··· Listed entries

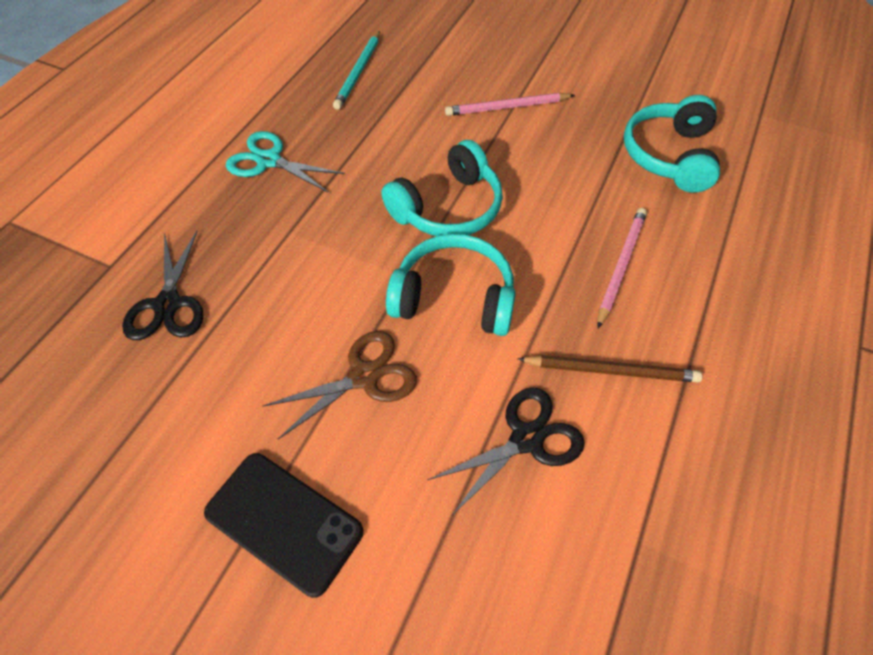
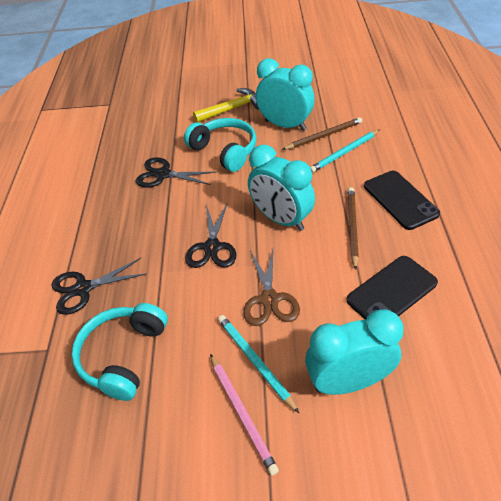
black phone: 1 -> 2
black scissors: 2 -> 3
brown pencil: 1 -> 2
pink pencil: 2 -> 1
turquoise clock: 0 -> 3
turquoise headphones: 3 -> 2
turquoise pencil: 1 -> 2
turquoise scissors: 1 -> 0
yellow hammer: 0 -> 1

······
··· Listed entries

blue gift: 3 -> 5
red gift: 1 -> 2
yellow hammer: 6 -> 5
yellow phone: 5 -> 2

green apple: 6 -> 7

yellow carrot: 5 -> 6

······
··· Listed entries

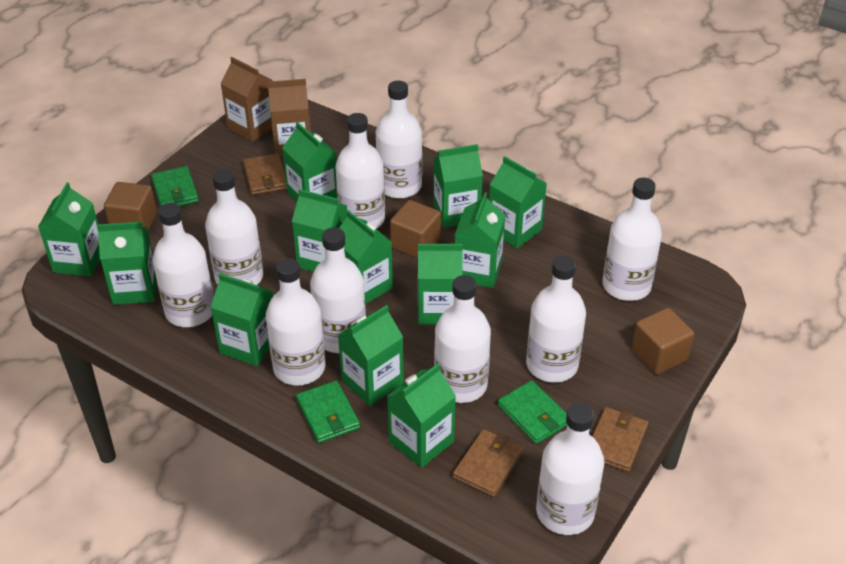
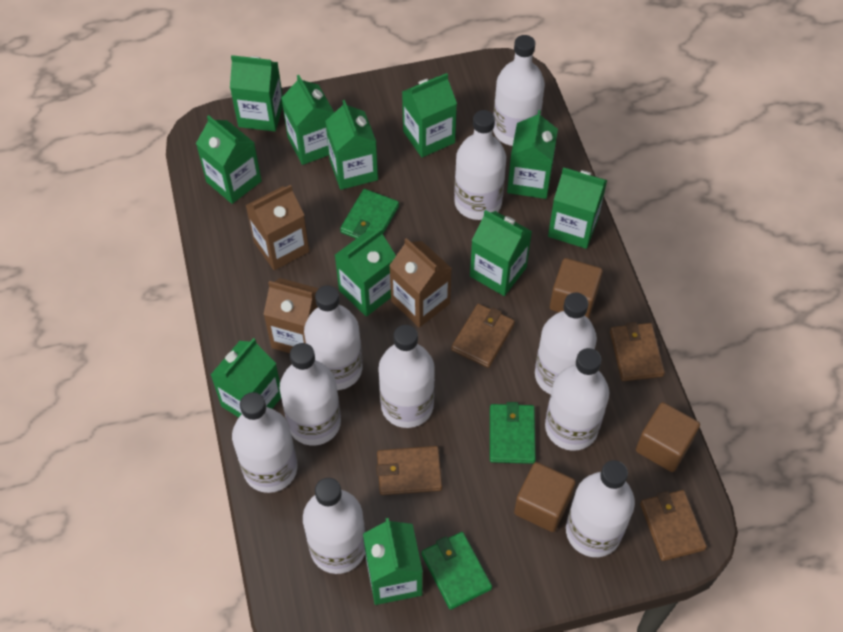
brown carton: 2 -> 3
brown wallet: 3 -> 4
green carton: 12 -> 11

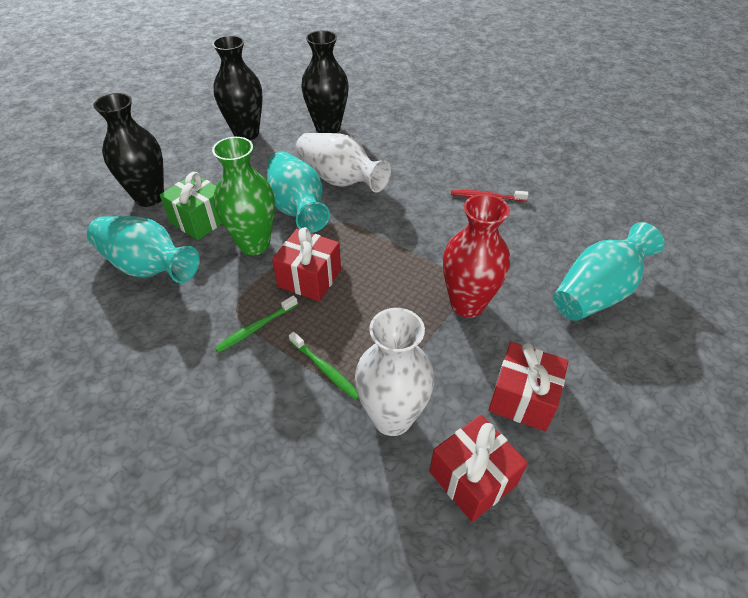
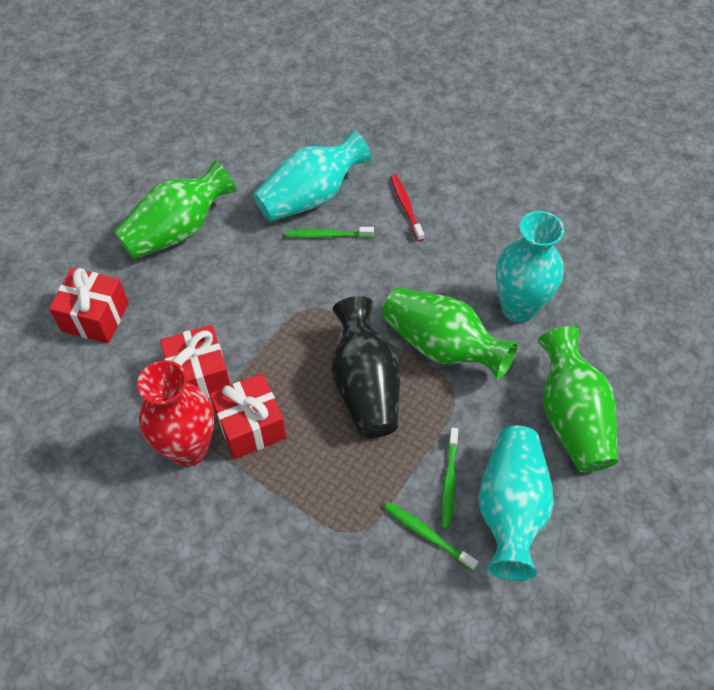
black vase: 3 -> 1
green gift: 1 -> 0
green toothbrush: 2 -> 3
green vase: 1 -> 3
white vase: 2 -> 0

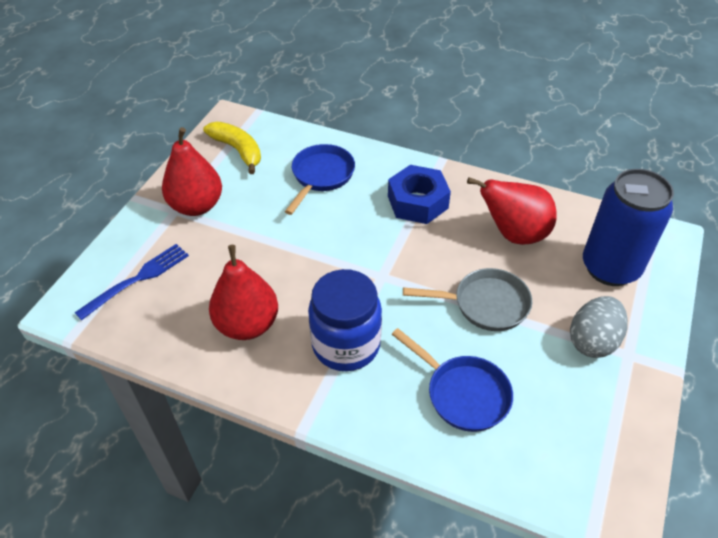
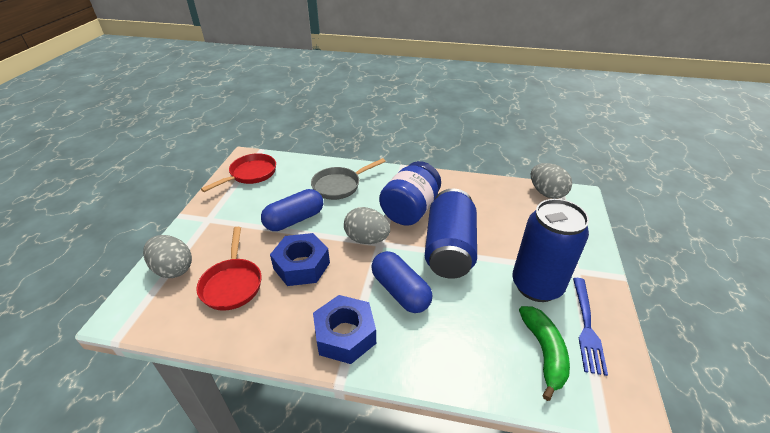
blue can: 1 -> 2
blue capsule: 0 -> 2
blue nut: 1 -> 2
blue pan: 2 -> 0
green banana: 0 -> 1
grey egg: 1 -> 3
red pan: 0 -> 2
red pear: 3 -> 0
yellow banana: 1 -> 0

······

What is needed: Nothing but the lines above from the one containing "black phone: 1 -> 2" through the one containing "yellow hammer: 0 -> 1" should appear in the answer, each repeated exactly.

Your solution:
black phone: 1 -> 2
black scissors: 2 -> 3
brown pencil: 1 -> 2
pink pencil: 2 -> 1
turquoise clock: 0 -> 3
turquoise headphones: 3 -> 2
turquoise pencil: 1 -> 2
turquoise scissors: 1 -> 0
yellow hammer: 0 -> 1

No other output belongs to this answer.